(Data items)

* * * *

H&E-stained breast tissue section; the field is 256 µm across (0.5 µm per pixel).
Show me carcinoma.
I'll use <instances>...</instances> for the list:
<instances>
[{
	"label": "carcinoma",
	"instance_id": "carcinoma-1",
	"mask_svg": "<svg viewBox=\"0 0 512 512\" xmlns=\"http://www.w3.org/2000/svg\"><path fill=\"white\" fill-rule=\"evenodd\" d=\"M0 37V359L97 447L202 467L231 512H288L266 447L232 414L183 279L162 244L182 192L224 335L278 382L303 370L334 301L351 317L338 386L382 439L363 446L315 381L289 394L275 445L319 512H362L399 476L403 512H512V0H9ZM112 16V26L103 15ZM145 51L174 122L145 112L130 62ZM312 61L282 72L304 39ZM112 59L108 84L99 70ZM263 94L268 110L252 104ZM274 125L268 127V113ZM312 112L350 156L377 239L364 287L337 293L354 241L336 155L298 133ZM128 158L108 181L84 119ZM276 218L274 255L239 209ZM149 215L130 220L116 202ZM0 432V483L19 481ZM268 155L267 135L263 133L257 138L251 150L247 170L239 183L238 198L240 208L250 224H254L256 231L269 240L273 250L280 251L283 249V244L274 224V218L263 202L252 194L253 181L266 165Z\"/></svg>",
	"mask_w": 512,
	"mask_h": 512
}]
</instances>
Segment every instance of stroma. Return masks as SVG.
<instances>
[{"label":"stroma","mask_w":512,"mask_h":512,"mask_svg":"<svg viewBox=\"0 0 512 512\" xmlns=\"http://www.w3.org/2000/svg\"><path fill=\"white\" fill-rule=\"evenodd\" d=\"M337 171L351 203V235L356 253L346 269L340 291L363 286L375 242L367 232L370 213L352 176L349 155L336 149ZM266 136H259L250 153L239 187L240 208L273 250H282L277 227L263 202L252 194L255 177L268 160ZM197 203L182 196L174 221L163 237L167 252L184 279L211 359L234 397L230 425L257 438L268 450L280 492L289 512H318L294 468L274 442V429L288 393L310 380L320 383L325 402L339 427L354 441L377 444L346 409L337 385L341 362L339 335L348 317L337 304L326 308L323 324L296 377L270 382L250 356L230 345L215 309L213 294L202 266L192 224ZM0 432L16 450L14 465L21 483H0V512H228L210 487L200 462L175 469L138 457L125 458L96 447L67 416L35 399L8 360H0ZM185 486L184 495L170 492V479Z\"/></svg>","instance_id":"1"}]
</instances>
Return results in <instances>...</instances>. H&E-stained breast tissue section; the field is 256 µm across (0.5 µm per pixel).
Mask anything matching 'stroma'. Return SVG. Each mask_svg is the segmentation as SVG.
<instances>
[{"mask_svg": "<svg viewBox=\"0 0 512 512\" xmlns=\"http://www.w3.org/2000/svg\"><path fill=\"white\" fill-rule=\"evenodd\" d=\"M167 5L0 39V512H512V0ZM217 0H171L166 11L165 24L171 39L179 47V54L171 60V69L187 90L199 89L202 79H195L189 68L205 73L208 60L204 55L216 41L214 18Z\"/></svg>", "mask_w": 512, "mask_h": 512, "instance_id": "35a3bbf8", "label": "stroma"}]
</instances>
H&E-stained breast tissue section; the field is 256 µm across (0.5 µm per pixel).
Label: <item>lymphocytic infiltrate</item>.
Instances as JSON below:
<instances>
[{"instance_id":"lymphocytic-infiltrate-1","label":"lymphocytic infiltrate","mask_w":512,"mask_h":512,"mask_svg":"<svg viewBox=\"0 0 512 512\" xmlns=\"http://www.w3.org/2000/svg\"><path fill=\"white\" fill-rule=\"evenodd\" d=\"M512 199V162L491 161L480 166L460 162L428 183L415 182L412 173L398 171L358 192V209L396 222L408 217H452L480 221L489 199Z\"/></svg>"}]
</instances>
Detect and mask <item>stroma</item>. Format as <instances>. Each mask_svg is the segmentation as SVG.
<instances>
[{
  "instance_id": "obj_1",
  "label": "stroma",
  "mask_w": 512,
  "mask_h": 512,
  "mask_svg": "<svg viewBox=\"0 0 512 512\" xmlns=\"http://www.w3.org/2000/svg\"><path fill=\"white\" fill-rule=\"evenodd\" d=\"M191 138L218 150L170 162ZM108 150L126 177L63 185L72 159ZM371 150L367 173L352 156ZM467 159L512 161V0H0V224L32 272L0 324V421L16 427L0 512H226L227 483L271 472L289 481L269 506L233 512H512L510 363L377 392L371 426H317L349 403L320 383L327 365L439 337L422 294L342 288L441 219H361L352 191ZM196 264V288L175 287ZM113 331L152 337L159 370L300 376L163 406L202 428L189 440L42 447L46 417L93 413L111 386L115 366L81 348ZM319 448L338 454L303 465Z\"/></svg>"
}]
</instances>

* * * *

— Task details —
Every record above must be duplicated exactly.

— The answer —
H&E-stained breast tissue section; the field is 256 µm across (0.5 µm per pixel).
Show me carcinoma.
I'll use <instances>...</instances> for the list:
<instances>
[{
	"label": "carcinoma",
	"instance_id": "carcinoma-1",
	"mask_svg": "<svg viewBox=\"0 0 512 512\" xmlns=\"http://www.w3.org/2000/svg\"><path fill=\"white\" fill-rule=\"evenodd\" d=\"M0 37V359L97 447L202 467L231 512H288L266 447L232 414L183 279L162 244L182 192L224 335L278 382L303 370L334 301L351 317L338 386L382 439L363 446L315 381L289 394L275 445L319 512H362L399 476L403 512H512V0H9ZM112 16V26L103 15ZM145 51L174 122L145 112L130 62ZM312 61L282 72L304 39ZM112 59L108 84L99 70ZM263 94L268 110L252 104ZM274 125L268 127V113ZM312 112L350 156L377 239L364 287L337 293L354 241L336 155L298 133ZM128 158L108 181L84 119ZM276 218L274 255L239 209ZM149 215L130 220L116 202ZM0 432V483L19 481ZM268 155L267 135L263 133L257 138L251 150L247 170L239 183L238 198L240 208L250 224H254L256 231L269 240L273 250L280 251L283 249V244L274 224V218L263 202L252 194L253 181L266 165Z\"/></svg>",
	"mask_w": 512,
	"mask_h": 512
}]
</instances>
Segment every instance of stroma. Return masks as SVG.
<instances>
[{"label":"stroma","mask_w":512,"mask_h":512,"mask_svg":"<svg viewBox=\"0 0 512 512\" xmlns=\"http://www.w3.org/2000/svg\"><path fill=\"white\" fill-rule=\"evenodd\" d=\"M337 171L351 203V235L356 253L346 269L340 291L363 286L375 242L367 232L370 213L352 176L349 155L336 149ZM266 136H259L250 153L239 187L240 208L273 250H282L277 227L263 202L252 194L255 177L268 160ZM197 203L182 196L174 221L163 237L167 252L184 279L211 359L234 397L230 425L257 438L268 450L280 492L289 512H318L294 468L274 442V429L288 393L310 380L320 383L325 402L339 427L354 441L377 444L346 409L337 385L341 362L339 335L348 317L337 304L326 308L323 324L296 377L270 382L250 356L230 345L215 309L213 294L202 266L192 224ZM0 432L16 450L14 465L21 483H0V512H228L210 487L200 462L175 469L138 457L125 458L96 447L67 416L35 399L8 360H0ZM185 486L184 495L170 492V479Z\"/></svg>","instance_id":"1"}]
</instances>
Return results in <instances>...</instances>. H&E-stained breast tissue section; the field is 256 µm across (0.5 µm per pixel).
Mask anything matching 'stroma'. Return SVG. Each mask_svg is the segmentation as SVG.
<instances>
[{"mask_svg": "<svg viewBox=\"0 0 512 512\" xmlns=\"http://www.w3.org/2000/svg\"><path fill=\"white\" fill-rule=\"evenodd\" d=\"M167 5L0 39V512H512V0ZM217 0H171L166 11L165 24L171 39L179 47V54L171 60V69L187 90L199 89L202 79H195L189 68L205 73L208 60L204 55L216 41L214 18Z\"/></svg>", "mask_w": 512, "mask_h": 512, "instance_id": "35a3bbf8", "label": "stroma"}]
</instances>
H&E-stained breast tissue section; the field is 256 µm across (0.5 µm per pixel).
Label: <item>lymphocytic infiltrate</item>.
Instances as JSON below:
<instances>
[{"instance_id":"lymphocytic-infiltrate-1","label":"lymphocytic infiltrate","mask_w":512,"mask_h":512,"mask_svg":"<svg viewBox=\"0 0 512 512\" xmlns=\"http://www.w3.org/2000/svg\"><path fill=\"white\" fill-rule=\"evenodd\" d=\"M512 199V162L491 161L480 166L460 162L428 183L415 182L412 173L398 171L358 192V209L396 222L408 217H452L480 221L489 199Z\"/></svg>"}]
</instances>
Detect and mask <item>stroma</item>. Format as <instances>. Each mask_svg is the segmentation as SVG.
<instances>
[{
  "instance_id": "obj_1",
  "label": "stroma",
  "mask_w": 512,
  "mask_h": 512,
  "mask_svg": "<svg viewBox=\"0 0 512 512\" xmlns=\"http://www.w3.org/2000/svg\"><path fill=\"white\" fill-rule=\"evenodd\" d=\"M191 138L218 150L170 162ZM108 150L126 177L63 185L72 159ZM371 150L367 173L352 156ZM467 159L512 161V0H0V224L32 272L0 324V421L16 427L0 512H226L227 483L271 472L289 481L269 506L233 512H512L510 363L377 392L371 426H317L349 403L320 383L327 365L439 337L422 294L342 288L441 219H361L352 191ZM196 264V288L175 287ZM113 331L152 337L159 370L300 376L163 406L202 428L189 440L42 447L46 417L93 413L111 386L115 366L81 348ZM319 448L338 454L303 465Z\"/></svg>"
}]
</instances>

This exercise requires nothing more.